What the exercise asks. Starting with the line that contains "tan slope F5:G6 level 1 top 6" and ending with the last line of the listing, print each line exactly. Pictures stay out.

Supplied data.
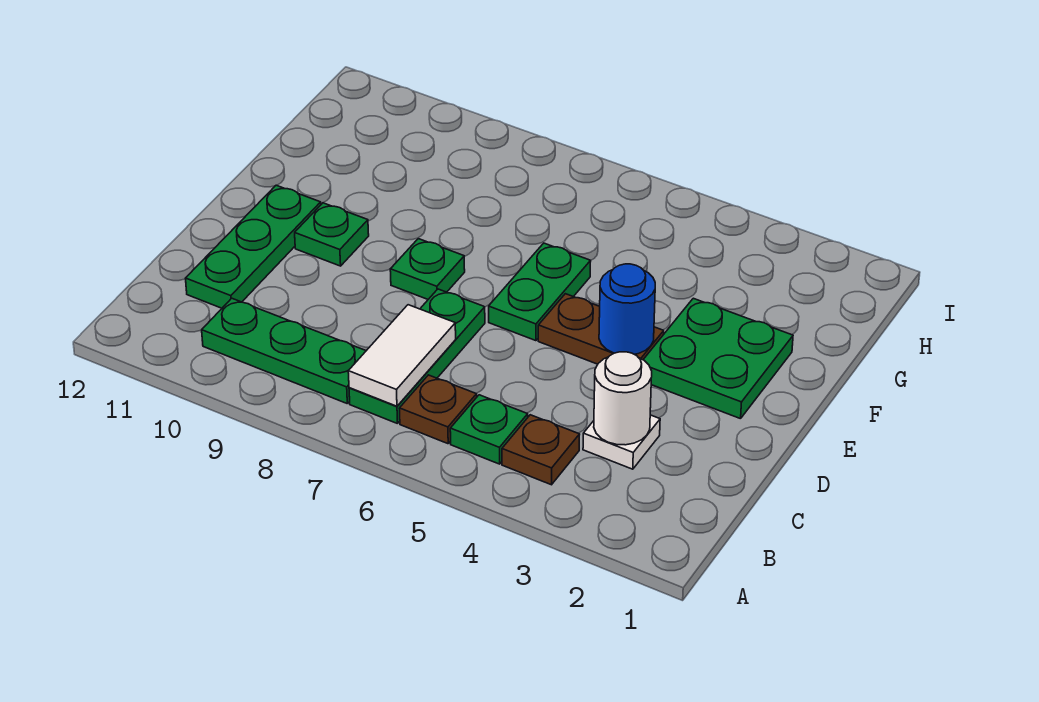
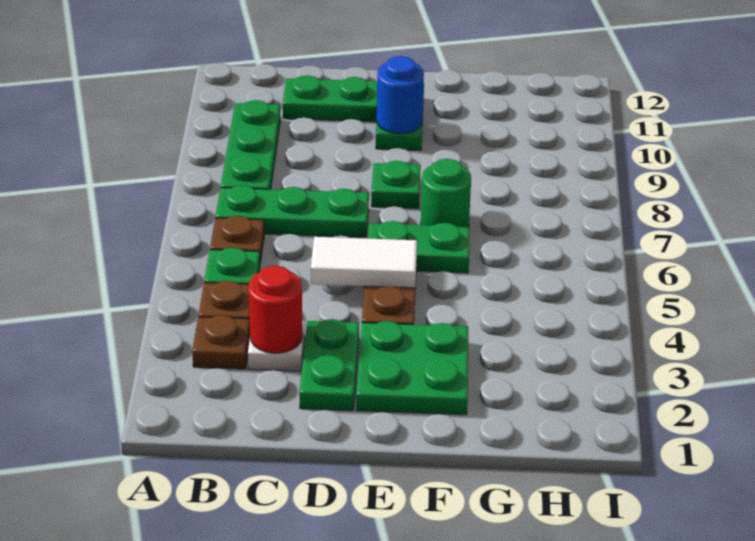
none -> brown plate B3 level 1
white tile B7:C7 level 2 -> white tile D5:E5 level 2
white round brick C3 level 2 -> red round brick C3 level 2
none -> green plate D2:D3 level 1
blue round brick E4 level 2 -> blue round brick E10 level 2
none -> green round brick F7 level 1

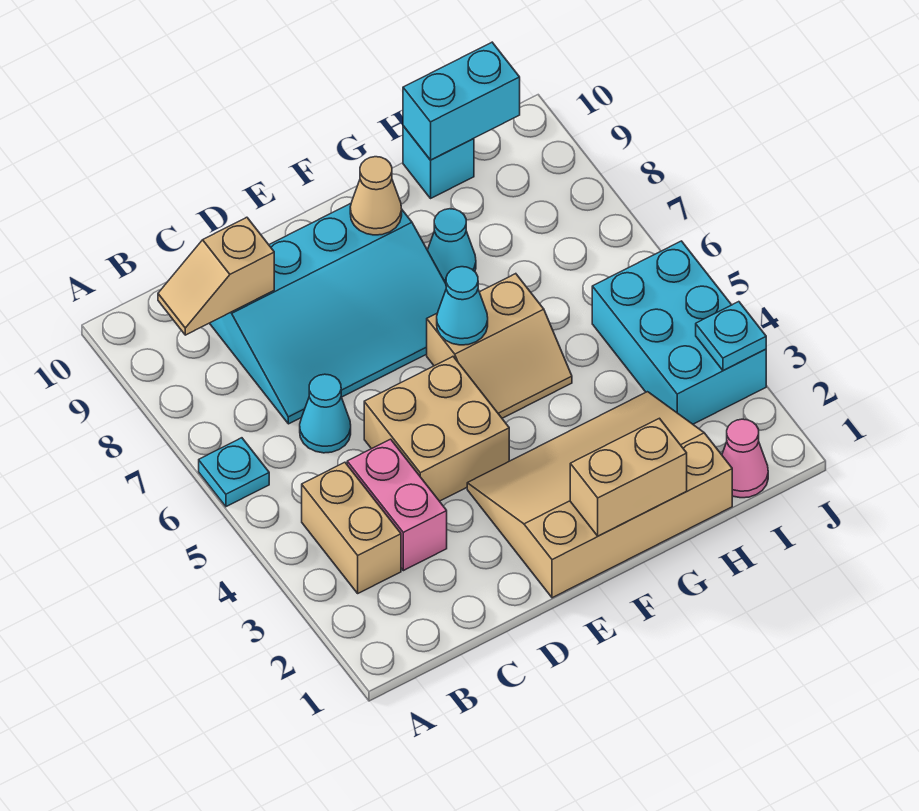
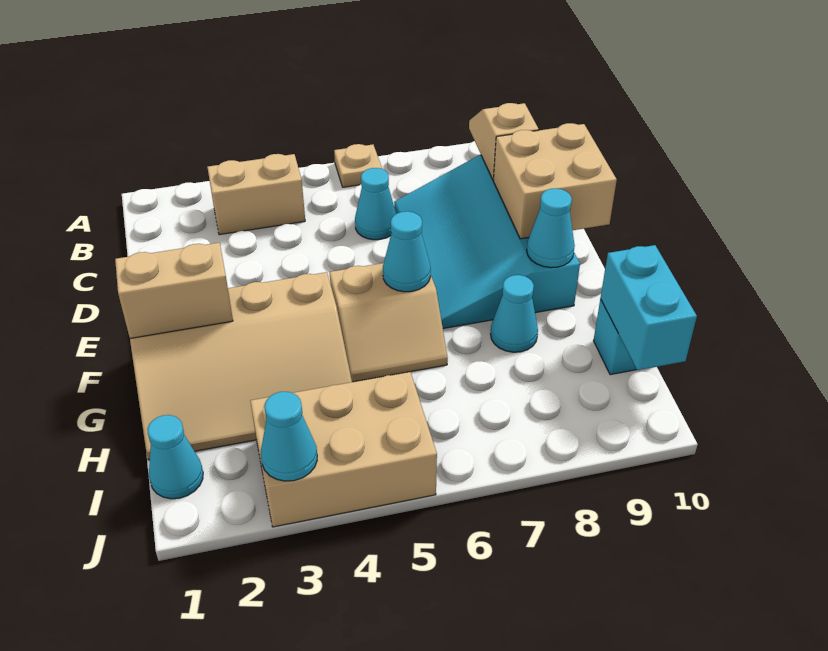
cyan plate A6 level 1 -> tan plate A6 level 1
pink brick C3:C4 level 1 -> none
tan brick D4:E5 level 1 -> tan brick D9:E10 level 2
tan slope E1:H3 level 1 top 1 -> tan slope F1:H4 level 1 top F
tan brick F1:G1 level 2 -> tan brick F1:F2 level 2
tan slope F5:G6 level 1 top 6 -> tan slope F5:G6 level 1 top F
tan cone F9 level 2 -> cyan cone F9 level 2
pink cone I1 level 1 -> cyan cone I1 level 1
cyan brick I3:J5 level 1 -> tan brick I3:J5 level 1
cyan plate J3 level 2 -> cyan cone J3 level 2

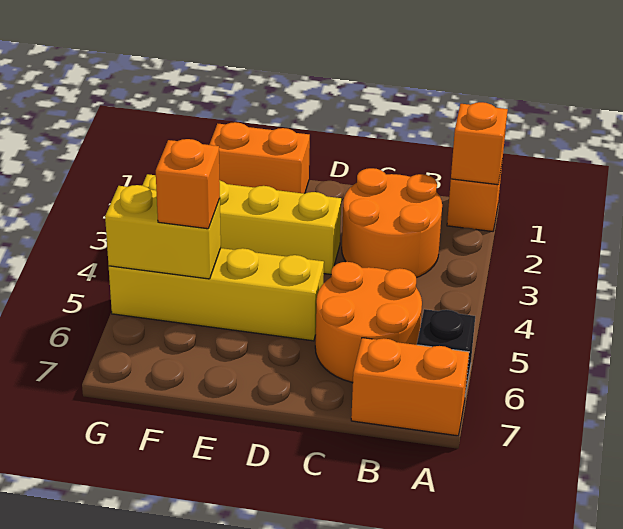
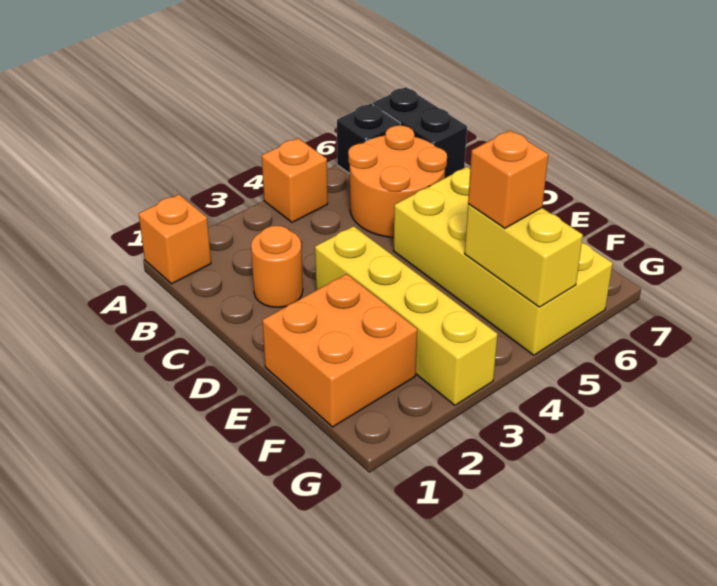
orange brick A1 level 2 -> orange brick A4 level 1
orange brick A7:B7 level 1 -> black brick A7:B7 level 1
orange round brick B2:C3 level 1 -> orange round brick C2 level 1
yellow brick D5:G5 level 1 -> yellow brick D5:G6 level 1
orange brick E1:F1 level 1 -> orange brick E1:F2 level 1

Solution to this task.
tan slope F5:G6 level 1 top 6 -> tan slope F5:G6 level 1 top F
tan cone F9 level 2 -> cyan cone F9 level 2
pink cone I1 level 1 -> cyan cone I1 level 1
cyan brick I3:J5 level 1 -> tan brick I3:J5 level 1
cyan plate J3 level 2 -> cyan cone J3 level 2

orange brick A1 level 2 -> orange brick A4 level 1
orange brick A7:B7 level 1 -> black brick A7:B7 level 1
orange round brick B2:C3 level 1 -> orange round brick C2 level 1
yellow brick D5:G5 level 1 -> yellow brick D5:G6 level 1
orange brick E1:F1 level 1 -> orange brick E1:F2 level 1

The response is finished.